TASK: In the entries below, find every line with "camera" and copy it.

SOURCE INFORMATION:
◇ ◇ ◇

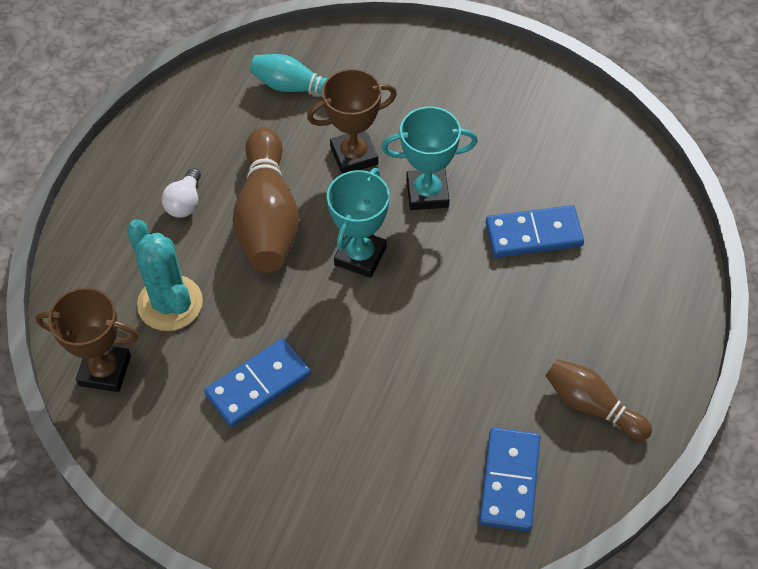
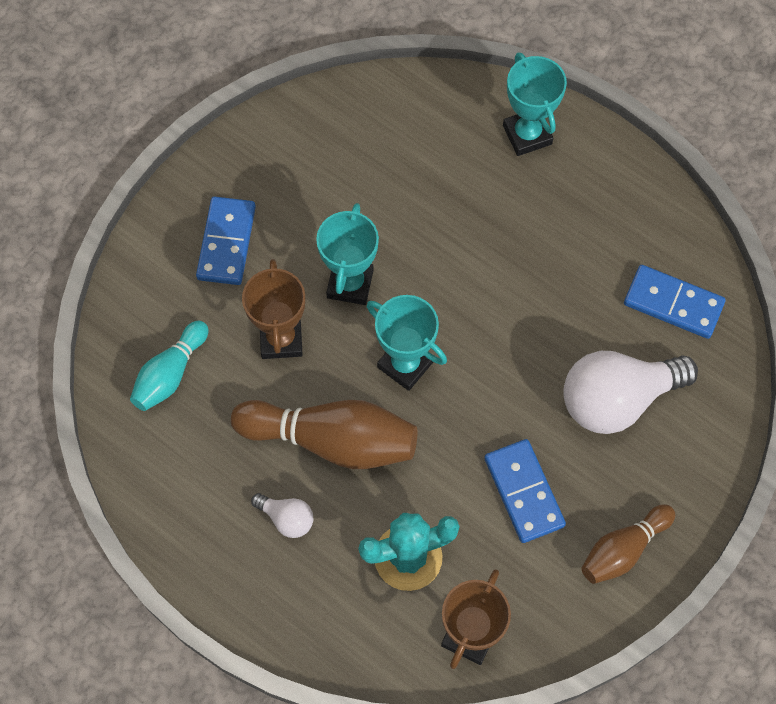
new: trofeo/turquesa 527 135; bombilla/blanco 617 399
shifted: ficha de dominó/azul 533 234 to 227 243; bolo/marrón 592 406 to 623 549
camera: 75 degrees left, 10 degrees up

◇ ◇ ◇

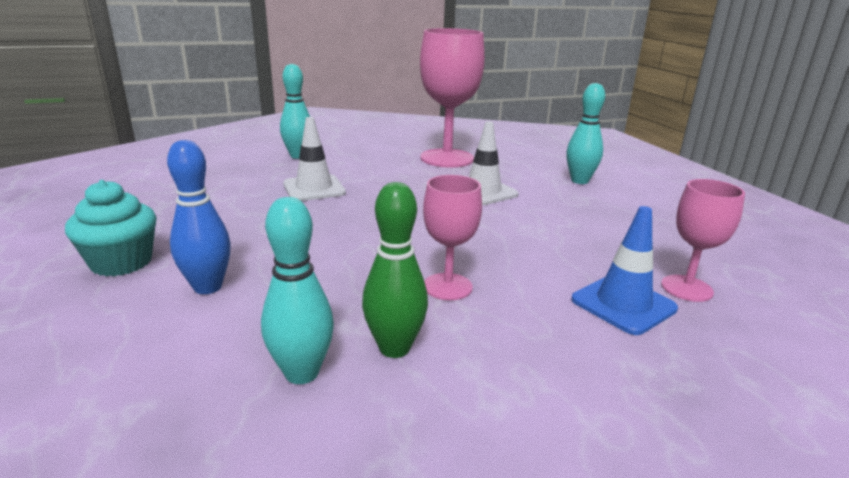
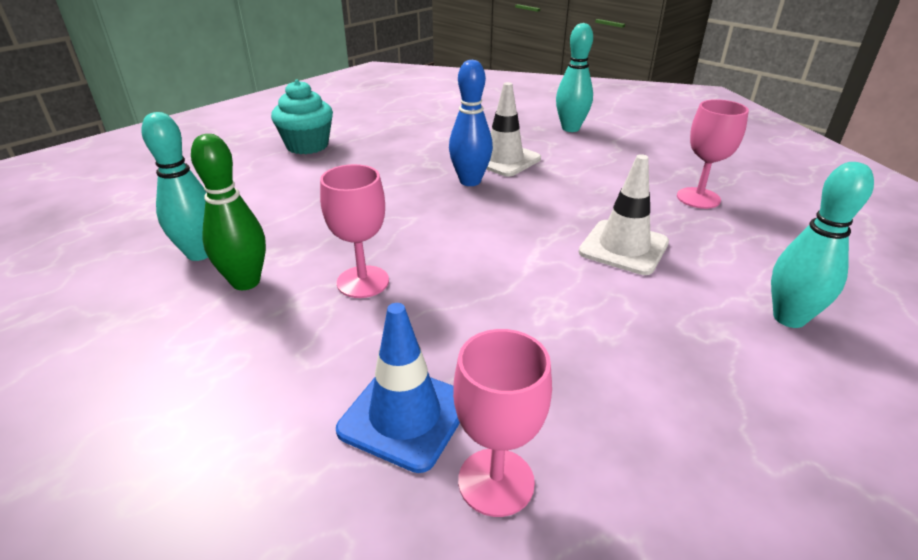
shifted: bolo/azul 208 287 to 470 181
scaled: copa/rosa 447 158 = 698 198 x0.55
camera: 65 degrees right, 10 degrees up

◇ ◇ ◇

SOLUTION:
camera: 75 degrees left, 10 degrees up
camera: 65 degrees right, 10 degrees up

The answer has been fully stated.